Directions for this task: From the line with "TFT2 pin SDI: 6 -> none" through the line with "ENC: KY-040 -> EC11", repeat the entries verbatim, both end lines included, and add nothing.

Information provided: Begin

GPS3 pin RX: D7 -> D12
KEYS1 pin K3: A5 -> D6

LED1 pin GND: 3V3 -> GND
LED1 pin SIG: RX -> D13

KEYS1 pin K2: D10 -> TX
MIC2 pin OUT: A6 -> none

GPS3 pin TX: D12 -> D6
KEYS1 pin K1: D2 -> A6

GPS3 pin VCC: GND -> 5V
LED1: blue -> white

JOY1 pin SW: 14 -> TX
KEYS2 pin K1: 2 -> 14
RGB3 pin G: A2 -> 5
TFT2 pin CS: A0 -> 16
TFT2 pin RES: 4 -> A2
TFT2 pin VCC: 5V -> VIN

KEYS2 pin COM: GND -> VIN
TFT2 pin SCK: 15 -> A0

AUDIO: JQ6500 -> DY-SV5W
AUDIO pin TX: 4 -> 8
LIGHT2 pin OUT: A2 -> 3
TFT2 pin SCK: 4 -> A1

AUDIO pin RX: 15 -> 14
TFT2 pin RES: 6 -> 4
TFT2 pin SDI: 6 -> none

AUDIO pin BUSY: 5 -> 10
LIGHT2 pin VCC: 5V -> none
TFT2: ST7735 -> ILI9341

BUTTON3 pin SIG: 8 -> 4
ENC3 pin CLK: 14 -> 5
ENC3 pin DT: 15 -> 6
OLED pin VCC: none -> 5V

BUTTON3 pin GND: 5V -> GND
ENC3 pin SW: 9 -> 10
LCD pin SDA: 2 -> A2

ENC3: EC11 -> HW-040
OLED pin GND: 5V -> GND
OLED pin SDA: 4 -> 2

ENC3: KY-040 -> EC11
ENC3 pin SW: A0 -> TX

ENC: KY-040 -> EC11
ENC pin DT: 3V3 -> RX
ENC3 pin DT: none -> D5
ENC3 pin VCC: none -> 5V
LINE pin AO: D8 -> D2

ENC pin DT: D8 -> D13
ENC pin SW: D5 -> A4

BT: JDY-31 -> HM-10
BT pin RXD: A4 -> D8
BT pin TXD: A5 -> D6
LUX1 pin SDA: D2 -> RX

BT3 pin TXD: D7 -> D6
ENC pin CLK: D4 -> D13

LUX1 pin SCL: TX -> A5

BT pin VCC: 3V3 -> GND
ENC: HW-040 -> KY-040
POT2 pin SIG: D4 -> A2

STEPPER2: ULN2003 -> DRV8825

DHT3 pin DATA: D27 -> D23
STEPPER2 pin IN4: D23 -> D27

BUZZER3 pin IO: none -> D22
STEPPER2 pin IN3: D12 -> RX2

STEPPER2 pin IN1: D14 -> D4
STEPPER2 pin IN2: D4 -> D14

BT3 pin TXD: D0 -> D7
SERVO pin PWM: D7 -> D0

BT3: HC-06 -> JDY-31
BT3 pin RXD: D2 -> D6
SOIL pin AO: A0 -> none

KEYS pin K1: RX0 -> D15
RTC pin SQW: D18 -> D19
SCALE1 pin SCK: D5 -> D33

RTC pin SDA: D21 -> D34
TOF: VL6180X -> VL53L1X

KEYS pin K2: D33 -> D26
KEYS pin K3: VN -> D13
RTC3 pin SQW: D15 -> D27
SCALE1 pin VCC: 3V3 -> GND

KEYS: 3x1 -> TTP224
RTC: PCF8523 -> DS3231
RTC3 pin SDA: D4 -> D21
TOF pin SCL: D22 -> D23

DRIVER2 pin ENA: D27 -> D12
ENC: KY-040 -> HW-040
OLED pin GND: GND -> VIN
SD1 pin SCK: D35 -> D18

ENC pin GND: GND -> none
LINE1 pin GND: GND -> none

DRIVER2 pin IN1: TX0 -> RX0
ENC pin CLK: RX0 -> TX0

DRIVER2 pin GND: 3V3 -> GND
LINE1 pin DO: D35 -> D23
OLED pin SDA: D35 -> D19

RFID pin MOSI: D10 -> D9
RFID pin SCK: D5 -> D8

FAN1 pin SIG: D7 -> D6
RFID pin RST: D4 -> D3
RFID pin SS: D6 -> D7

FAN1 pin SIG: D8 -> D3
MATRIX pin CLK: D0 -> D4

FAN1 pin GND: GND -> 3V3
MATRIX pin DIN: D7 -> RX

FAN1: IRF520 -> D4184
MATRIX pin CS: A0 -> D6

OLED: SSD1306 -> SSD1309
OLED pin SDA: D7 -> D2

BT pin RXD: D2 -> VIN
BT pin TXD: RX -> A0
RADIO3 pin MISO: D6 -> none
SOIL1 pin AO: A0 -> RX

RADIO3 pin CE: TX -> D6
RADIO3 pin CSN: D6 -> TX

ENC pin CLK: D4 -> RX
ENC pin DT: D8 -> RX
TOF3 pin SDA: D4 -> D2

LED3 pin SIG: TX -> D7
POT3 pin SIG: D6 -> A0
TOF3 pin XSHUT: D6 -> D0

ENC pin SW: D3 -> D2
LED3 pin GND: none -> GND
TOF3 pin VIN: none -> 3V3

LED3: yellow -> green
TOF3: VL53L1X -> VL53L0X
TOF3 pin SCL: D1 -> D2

Information provided: End

Written solution:
TFT2 pin SDI: 6 -> none

AUDIO pin BUSY: 5 -> 10
LIGHT2 pin VCC: 5V -> none
TFT2: ST7735 -> ILI9341

BUTTON3 pin SIG: 8 -> 4
ENC3 pin CLK: 14 -> 5
ENC3 pin DT: 15 -> 6
OLED pin VCC: none -> 5V

BUTTON3 pin GND: 5V -> GND
ENC3 pin SW: 9 -> 10
LCD pin SDA: 2 -> A2

ENC3: EC11 -> HW-040
OLED pin GND: 5V -> GND
OLED pin SDA: 4 -> 2

ENC3: KY-040 -> EC11
ENC3 pin SW: A0 -> TX

ENC: KY-040 -> EC11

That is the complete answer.